What to produce:
Which lines of the entries contain the string "pink"? Please find them and copy them.

Supplied information:
+++

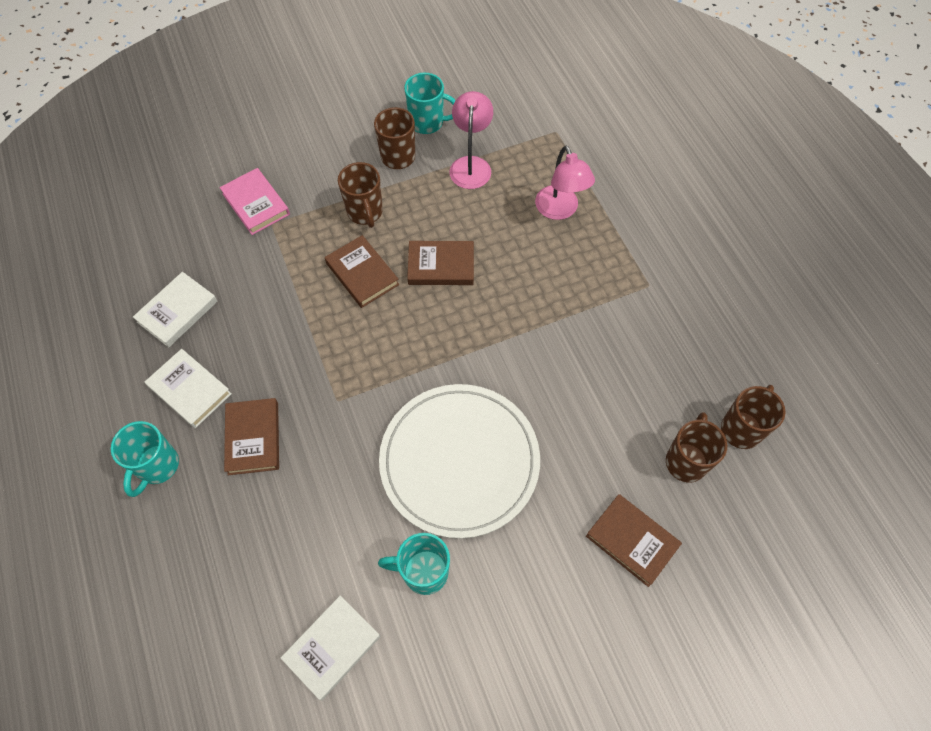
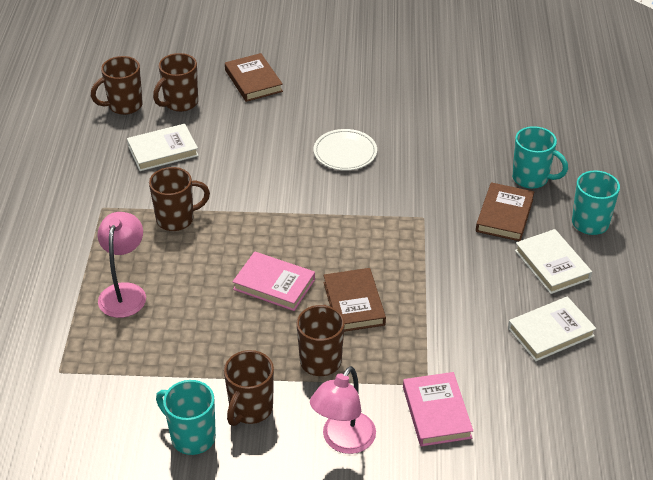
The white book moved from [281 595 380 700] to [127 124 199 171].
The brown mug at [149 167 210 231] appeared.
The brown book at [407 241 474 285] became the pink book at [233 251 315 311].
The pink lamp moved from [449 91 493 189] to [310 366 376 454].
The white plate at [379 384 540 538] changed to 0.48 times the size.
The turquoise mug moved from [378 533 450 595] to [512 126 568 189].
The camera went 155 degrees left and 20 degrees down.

+++

Output of the exercise:
The brown book at [407 241 474 285] became the pink book at [233 251 315 311].
The pink lamp moved from [449 91 493 189] to [310 366 376 454].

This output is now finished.